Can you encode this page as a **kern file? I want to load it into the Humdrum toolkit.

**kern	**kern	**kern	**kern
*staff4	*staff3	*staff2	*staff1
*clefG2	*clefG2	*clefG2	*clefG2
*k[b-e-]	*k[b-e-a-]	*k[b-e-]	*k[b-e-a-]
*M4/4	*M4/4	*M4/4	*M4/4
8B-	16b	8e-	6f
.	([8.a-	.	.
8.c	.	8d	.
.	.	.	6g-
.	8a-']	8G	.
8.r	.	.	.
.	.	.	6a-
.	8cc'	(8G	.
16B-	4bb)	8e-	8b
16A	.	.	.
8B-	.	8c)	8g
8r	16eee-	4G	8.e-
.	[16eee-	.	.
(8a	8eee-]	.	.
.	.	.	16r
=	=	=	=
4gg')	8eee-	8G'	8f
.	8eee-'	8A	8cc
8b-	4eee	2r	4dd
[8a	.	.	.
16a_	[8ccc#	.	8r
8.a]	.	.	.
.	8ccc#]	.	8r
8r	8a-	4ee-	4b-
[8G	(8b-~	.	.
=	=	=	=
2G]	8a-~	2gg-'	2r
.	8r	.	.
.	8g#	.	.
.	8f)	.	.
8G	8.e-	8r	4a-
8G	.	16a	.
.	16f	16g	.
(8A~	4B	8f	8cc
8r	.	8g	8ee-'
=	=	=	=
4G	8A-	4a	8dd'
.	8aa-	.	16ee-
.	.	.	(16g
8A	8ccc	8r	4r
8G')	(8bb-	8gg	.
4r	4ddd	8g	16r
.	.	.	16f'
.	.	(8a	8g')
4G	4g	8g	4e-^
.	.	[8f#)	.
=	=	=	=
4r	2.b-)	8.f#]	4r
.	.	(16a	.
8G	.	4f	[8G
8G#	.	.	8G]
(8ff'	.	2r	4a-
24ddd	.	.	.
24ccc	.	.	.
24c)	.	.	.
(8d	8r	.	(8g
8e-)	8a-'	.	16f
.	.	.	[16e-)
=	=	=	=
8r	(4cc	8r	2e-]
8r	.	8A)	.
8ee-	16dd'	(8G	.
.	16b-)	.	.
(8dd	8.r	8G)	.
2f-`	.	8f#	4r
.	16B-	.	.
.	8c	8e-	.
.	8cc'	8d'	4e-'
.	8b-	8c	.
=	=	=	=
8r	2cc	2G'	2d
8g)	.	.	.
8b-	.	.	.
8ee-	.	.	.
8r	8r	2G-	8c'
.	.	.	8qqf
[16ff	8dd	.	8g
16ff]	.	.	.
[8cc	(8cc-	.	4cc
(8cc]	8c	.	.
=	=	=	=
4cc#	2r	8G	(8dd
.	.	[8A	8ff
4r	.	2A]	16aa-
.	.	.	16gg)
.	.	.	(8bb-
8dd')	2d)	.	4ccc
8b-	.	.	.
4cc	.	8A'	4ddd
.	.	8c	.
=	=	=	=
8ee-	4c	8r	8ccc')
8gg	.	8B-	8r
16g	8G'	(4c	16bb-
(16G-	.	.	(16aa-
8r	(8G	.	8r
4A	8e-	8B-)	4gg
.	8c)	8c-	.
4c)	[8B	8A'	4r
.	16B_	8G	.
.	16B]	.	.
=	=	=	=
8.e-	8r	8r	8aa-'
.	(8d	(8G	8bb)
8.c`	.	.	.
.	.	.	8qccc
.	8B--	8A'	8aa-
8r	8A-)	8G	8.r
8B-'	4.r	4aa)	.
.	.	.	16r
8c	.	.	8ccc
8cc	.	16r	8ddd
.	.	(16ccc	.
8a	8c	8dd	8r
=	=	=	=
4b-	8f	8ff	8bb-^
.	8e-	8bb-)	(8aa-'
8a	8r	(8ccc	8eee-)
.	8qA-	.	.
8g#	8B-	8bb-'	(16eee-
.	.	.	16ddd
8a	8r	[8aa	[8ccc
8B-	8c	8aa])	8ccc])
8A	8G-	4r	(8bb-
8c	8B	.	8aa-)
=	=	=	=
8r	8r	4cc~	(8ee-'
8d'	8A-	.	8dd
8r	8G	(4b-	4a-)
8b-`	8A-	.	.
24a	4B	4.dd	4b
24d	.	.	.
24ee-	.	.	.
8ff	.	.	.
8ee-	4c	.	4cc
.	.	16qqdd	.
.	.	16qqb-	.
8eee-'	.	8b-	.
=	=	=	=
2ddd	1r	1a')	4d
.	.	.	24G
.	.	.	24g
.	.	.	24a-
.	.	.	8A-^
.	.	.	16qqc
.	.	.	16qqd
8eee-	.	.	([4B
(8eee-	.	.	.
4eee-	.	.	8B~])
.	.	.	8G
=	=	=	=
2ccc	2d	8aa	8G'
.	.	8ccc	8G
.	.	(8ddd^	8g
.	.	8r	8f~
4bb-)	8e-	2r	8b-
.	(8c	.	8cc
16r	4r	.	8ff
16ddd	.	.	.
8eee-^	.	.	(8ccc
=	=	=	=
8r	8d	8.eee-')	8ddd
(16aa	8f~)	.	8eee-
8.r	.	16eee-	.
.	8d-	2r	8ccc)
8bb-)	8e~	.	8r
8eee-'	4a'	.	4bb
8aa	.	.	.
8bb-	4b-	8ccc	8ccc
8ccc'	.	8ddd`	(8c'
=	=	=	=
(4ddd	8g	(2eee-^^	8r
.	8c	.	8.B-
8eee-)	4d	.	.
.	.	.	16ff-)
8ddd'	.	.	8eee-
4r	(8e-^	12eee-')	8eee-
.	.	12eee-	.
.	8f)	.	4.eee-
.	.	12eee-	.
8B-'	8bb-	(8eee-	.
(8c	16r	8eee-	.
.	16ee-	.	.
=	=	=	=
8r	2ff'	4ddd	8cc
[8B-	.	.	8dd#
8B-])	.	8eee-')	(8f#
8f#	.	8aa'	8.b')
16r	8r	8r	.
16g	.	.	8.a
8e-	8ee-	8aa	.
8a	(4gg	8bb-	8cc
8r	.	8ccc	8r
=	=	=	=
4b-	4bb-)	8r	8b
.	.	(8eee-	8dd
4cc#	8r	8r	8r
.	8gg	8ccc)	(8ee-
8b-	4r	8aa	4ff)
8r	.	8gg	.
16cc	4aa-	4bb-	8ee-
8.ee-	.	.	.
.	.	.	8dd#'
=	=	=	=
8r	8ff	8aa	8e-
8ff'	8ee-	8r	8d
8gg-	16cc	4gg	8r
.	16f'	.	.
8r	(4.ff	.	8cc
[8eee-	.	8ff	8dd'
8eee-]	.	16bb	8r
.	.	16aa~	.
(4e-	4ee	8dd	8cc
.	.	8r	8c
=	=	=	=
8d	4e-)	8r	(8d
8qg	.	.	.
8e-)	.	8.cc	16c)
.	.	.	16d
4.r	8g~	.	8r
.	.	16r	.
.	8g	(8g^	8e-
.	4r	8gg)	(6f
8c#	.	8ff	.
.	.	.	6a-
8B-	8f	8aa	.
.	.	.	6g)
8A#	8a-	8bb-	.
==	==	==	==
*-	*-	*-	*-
++++
TASK TO COMPLETE: Locate each line in the entries above that contains the string "kern" and copy those lines in full.

ANSWER IN FULL:
Can you encode this page as a **kern file? I want to load it into the Humdrum toolkit.
**kern	**kern	**kern	**kern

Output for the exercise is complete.